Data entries
★ ★ ★ ★ ★ ★ ★

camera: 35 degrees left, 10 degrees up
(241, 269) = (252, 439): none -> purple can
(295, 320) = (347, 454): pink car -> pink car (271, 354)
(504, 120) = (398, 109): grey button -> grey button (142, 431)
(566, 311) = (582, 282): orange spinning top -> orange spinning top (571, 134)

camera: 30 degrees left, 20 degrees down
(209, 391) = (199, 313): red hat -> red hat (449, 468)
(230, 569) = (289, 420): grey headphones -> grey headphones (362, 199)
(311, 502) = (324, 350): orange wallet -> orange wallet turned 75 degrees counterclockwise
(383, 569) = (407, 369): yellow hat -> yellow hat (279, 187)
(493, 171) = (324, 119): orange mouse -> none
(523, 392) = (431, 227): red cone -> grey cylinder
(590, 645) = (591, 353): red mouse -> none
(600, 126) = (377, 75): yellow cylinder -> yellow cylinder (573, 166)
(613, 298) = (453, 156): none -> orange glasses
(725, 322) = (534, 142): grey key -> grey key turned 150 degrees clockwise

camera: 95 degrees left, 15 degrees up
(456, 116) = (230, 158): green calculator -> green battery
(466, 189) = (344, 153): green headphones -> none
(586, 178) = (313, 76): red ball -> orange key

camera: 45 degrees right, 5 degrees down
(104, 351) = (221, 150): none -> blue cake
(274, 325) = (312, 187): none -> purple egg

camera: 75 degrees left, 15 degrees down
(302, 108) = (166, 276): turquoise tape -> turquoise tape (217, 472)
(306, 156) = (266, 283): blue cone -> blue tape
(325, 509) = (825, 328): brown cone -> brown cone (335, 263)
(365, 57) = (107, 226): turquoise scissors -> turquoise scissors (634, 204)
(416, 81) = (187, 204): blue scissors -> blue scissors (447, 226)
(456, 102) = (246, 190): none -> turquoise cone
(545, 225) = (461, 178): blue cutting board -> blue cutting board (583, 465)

★ ★ ★ ★ ★ ★ ★

All of the entries are to be transcribed exactly.

camera: 35 degrees left, 10 degrees up
(241, 269) = (252, 439): none -> purple can
(295, 320) = (347, 454): pink car -> pink car (271, 354)
(504, 120) = (398, 109): grey button -> grey button (142, 431)
(566, 311) = (582, 282): orange spinning top -> orange spinning top (571, 134)

camera: 30 degrees left, 20 degrees down
(209, 391) = (199, 313): red hat -> red hat (449, 468)
(230, 569) = (289, 420): grey headphones -> grey headphones (362, 199)
(311, 502) = (324, 350): orange wallet -> orange wallet turned 75 degrees counterclockwise
(383, 569) = (407, 369): yellow hat -> yellow hat (279, 187)
(493, 171) = (324, 119): orange mouse -> none
(523, 392) = (431, 227): red cone -> grey cylinder
(590, 645) = (591, 353): red mouse -> none
(600, 126) = (377, 75): yellow cylinder -> yellow cylinder (573, 166)
(613, 298) = (453, 156): none -> orange glasses
(725, 322) = (534, 142): grey key -> grey key turned 150 degrees clockwise

camera: 95 degrees left, 15 degrees up
(456, 116) = (230, 158): green calculator -> green battery
(466, 189) = (344, 153): green headphones -> none
(586, 178) = (313, 76): red ball -> orange key

camera: 45 degrees right, 5 degrees down
(104, 351) = (221, 150): none -> blue cake
(274, 325) = (312, 187): none -> purple egg

camera: 75 degrees left, 15 degrees down
(302, 108) = (166, 276): turquoise tape -> turquoise tape (217, 472)
(306, 156) = (266, 283): blue cone -> blue tape
(325, 509) = (825, 328): brown cone -> brown cone (335, 263)
(365, 57) = (107, 226): turquoise scissors -> turquoise scissors (634, 204)
(416, 81) = (187, 204): blue scissors -> blue scissors (447, 226)
(456, 102) = (246, 190): none -> turquoise cone
(545, 225) = (461, 178): blue cutting board -> blue cutting board (583, 465)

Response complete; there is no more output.